◆ **What the exercise asks**: Update the data below by replacing each "transparent glass window" with "clear glass window" and keeping everything else identical. Omit the pictures from your answer.

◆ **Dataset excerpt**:
☆ ☆ ☆

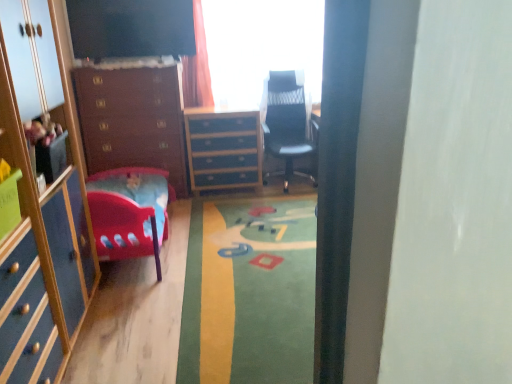
Question: Is wooden chest of drawers at left, marked as the first chest of drawers in a left-to-right arrangement, taller or shorter than transparent glass window at upper center?

Choices:
 (A) short
 (B) tall

Answer: (B)

Question: Does point (80, 69) appear closer or farther from the camera than point (240, 21)?

Choices:
 (A) farther
 (B) closer

Answer: (B)

Question: Which is farther from the black mesh office chair at center?

Choices:
 (A) wooden chest of drawers at left, which is the second chest of drawers from right to left
 (B) blue painted wood chest of drawers at center, which is counted as the 2th chest of drawers, starting from the left
 (C) matte blue cabinet at left
 (D) transparent glass window at upper center

Answer: (C)

Question: Estimate the real-world distances between objects in this image. Which object is farther from the matte blue cabinet at left?

Choices:
 (A) black mesh office chair at center
 (B) wooden chest of drawers at left, which is the second chest of drawers from right to left
 (C) transparent glass window at upper center
 (D) blue painted wood chest of drawers at center, acting as the first chest of drawers starting from the right

Answer: (A)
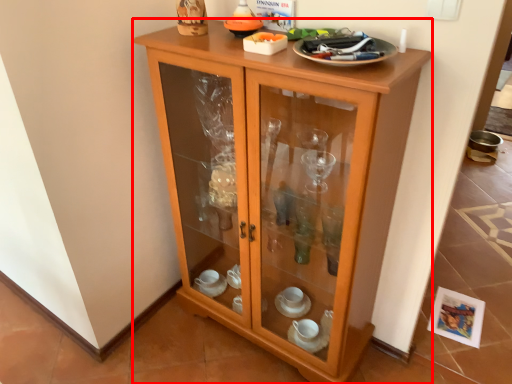
Question: From the image's perspective, what is the correct spatial relationship of cupboard (annotated by the red box) in relation to tableware?

Choices:
 (A) below
 (B) above

Answer: (A)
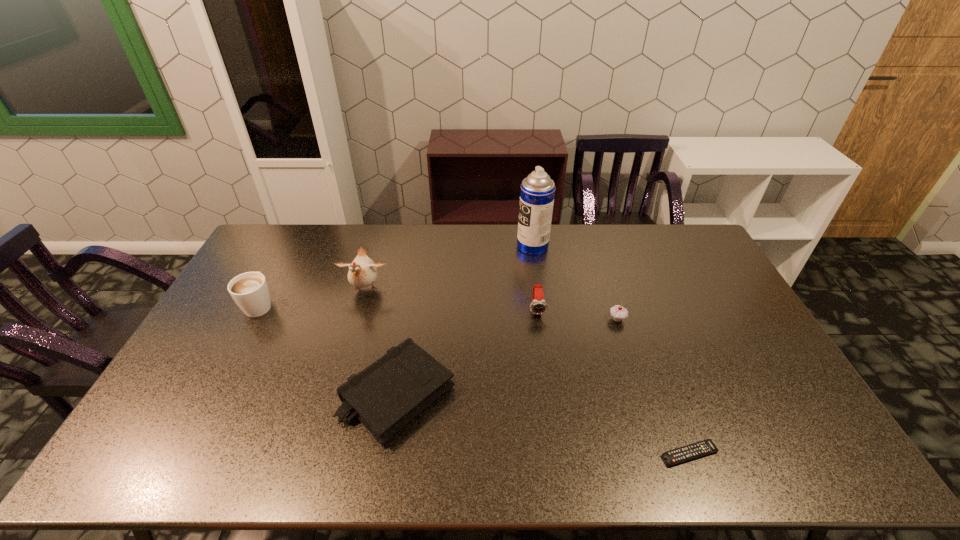
Find the location of a particular element. This screenshot has height=540, width=960. object that is at the far edge is located at coordinates (537, 192).

Where is `Bible situated at the near edge`? This screenshot has height=540, width=960. Bible situated at the near edge is located at coordinates (385, 396).

Identify the location of remote control that is at the near edge. This screenshot has width=960, height=540. (705, 447).

This screenshot has width=960, height=540. Identify the location of object that is at the left edge. (250, 291).

Identify the location of vacant space at the far edge of the desktop. (403, 247).

Locate an element on the screen. free space at the near edge of the desktop is located at coordinates (300, 448).

In the image, there is a desktop. At what (x,y) coordinates should I click in order to perform the action: click on vacant space at the left edge. Please return your answer as a coordinate pair (x, y). The width and height of the screenshot is (960, 540). Looking at the image, I should click on (281, 278).

At what (x,y) coordinates should I click in order to perform the action: click on free location at the right edge. Please return your answer as a coordinate pair (x, y). Looking at the image, I should click on (682, 275).

Where is `vacant space at the far left corner of the desktop`? This screenshot has width=960, height=540. vacant space at the far left corner of the desktop is located at coordinates (270, 253).

Image resolution: width=960 pixels, height=540 pixels. In order to click on vacant space at the near left corner in this screenshot , I will do `click(176, 439)`.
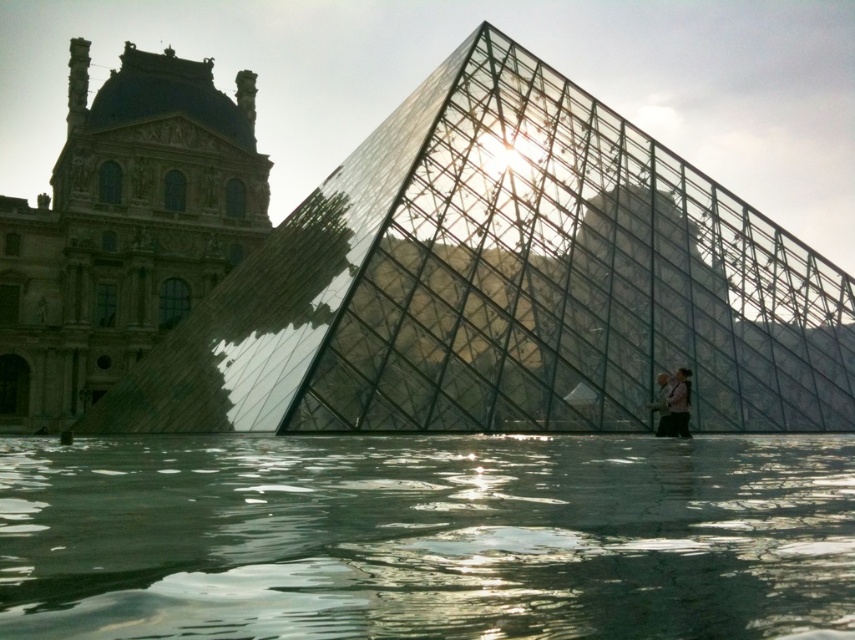
Question: Which object is farther from the camera taking this photo?

Choices:
 (A) transparent glass pyramid at center
 (B) light brown leather jacket at lower right
 (C) transparent glass water at center
 (D) pink fabric person at lower right

Answer: (D)

Question: Can you confirm if transparent glass pyramid at center is positioned to the right of light brown leather jacket at lower right?

Choices:
 (A) yes
 (B) no

Answer: (B)

Question: Does light brown leather jacket at lower right have a lesser width compared to pink fabric person at lower right?

Choices:
 (A) yes
 (B) no

Answer: (B)

Question: Which object is farther from the camera taking this photo?

Choices:
 (A) pink fabric person at lower right
 (B) light brown leather jacket at lower right
 (C) transparent glass water at center

Answer: (A)

Question: Does transparent glass water at center appear on the left side of pink fabric person at lower right?

Choices:
 (A) yes
 (B) no

Answer: (A)

Question: Estimate the real-world distances between objects in this image. Which object is farther from the pink fabric person at lower right?

Choices:
 (A) transparent glass pyramid at center
 (B) light brown leather jacket at lower right
 (C) transparent glass water at center

Answer: (C)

☆ ☆ ☆

◆ **Written solution**:
Question: Is wooden chest of drawers at left, marked as the first chest of drawers in a left-to-right arrangement, taller or shorter than clear glass window at upper center?

Choices:
 (A) short
 (B) tall

Answer: (B)

Question: Does point (80, 69) appear closer or farther from the camera than point (240, 21)?

Choices:
 (A) farther
 (B) closer

Answer: (B)

Question: Which is farther from the black mesh office chair at center?

Choices:
 (A) wooden chest of drawers at left, which is the second chest of drawers from right to left
 (B) blue painted wood chest of drawers at center, which is counted as the 2th chest of drawers, starting from the left
 (C) matte blue cabinet at left
 (D) clear glass window at upper center

Answer: (C)

Question: Estimate the real-world distances between objects in this image. Which object is farther from the matte blue cabinet at left?

Choices:
 (A) black mesh office chair at center
 (B) wooden chest of drawers at left, which is the second chest of drawers from right to left
 (C) clear glass window at upper center
 (D) blue painted wood chest of drawers at center, acting as the first chest of drawers starting from the right

Answer: (A)
Question: From the image's perspective, what is the correct spatial relationship of cupboard (annotated by the red box) in relation to tableware?

Choices:
 (A) below
 (B) above

Answer: (A)
Find the location of a particular element. This screenshot has height=540, width=960. object that is at the far edge is located at coordinates (537, 192).

Where is `Bible situated at the near edge`? This screenshot has height=540, width=960. Bible situated at the near edge is located at coordinates (385, 396).

Identify the location of remote control that is at the near edge. This screenshot has width=960, height=540. (705, 447).

This screenshot has width=960, height=540. Identify the location of object that is at the left edge. (250, 291).

Identify the location of vacant space at the far edge of the desktop. (403, 247).

Locate an element on the screen. free space at the near edge of the desktop is located at coordinates (300, 448).

In the image, there is a desktop. At what (x,y) coordinates should I click in order to perform the action: click on vacant space at the left edge. Please return your answer as a coordinate pair (x, y). The width and height of the screenshot is (960, 540). Looking at the image, I should click on (281, 278).

At what (x,y) coordinates should I click in order to perform the action: click on free location at the right edge. Please return your answer as a coordinate pair (x, y). Looking at the image, I should click on (682, 275).

Where is `vacant space at the far left corner of the desktop`? This screenshot has width=960, height=540. vacant space at the far left corner of the desktop is located at coordinates (270, 253).

Image resolution: width=960 pixels, height=540 pixels. In order to click on vacant space at the near left corner in this screenshot , I will do `click(176, 439)`.
Question: Which object is farther from the camera taking this photo?

Choices:
 (A) transparent glass pyramid at center
 (B) light brown leather jacket at lower right
 (C) transparent glass water at center
 (D) pink fabric person at lower right

Answer: (D)

Question: Can you confirm if transparent glass pyramid at center is positioned to the right of light brown leather jacket at lower right?

Choices:
 (A) yes
 (B) no

Answer: (B)

Question: Does light brown leather jacket at lower right have a lesser width compared to pink fabric person at lower right?

Choices:
 (A) yes
 (B) no

Answer: (B)

Question: Which object is farther from the camera taking this photo?

Choices:
 (A) pink fabric person at lower right
 (B) light brown leather jacket at lower right
 (C) transparent glass water at center

Answer: (A)

Question: Does transparent glass water at center appear on the left side of pink fabric person at lower right?

Choices:
 (A) yes
 (B) no

Answer: (A)

Question: Estimate the real-world distances between objects in this image. Which object is farther from the pink fabric person at lower right?

Choices:
 (A) transparent glass pyramid at center
 (B) light brown leather jacket at lower right
 (C) transparent glass water at center

Answer: (C)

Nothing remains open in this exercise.